WRITTEN EXERCISE:
In the material, swap every "counterclockwise" for "anticlockwise" and give all the lines again with no other change. Leave the pictures out.

DATA SHOWN:
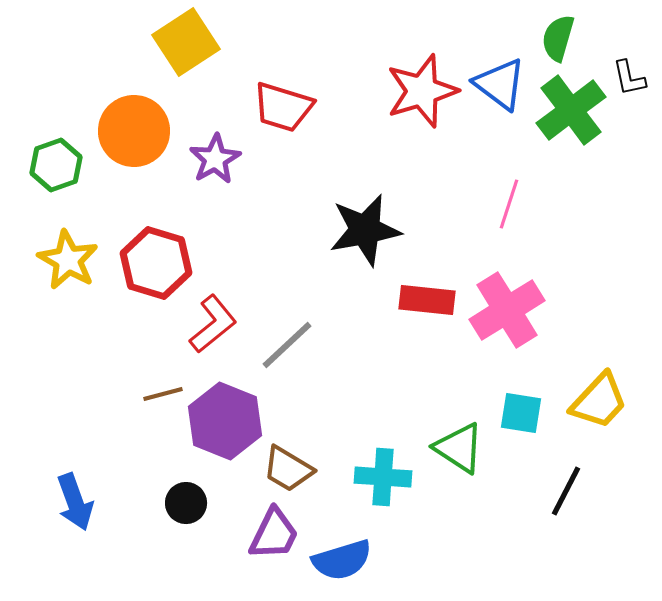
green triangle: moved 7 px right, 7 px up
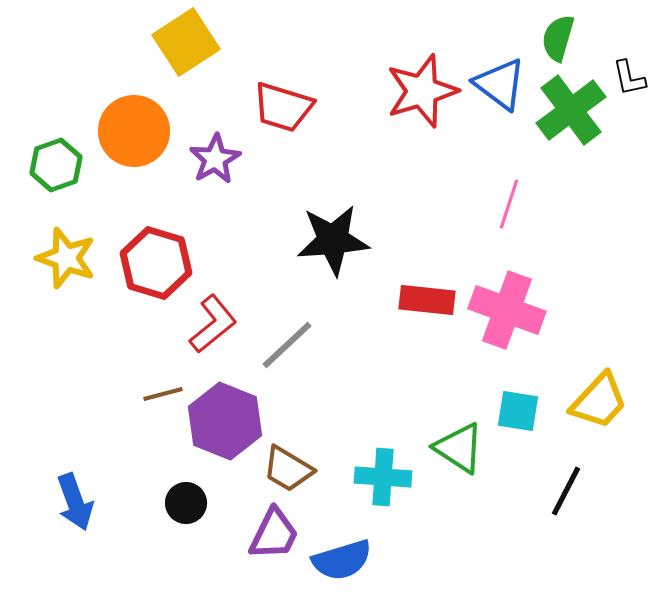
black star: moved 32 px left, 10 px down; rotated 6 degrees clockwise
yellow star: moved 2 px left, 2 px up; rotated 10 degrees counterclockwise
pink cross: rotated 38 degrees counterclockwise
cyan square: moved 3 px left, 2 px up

WRITTEN SOLUTION:
green triangle: moved 7 px right, 7 px up
black star: moved 32 px left, 10 px down; rotated 6 degrees clockwise
yellow star: moved 2 px left, 2 px up; rotated 10 degrees anticlockwise
pink cross: rotated 38 degrees anticlockwise
cyan square: moved 3 px left, 2 px up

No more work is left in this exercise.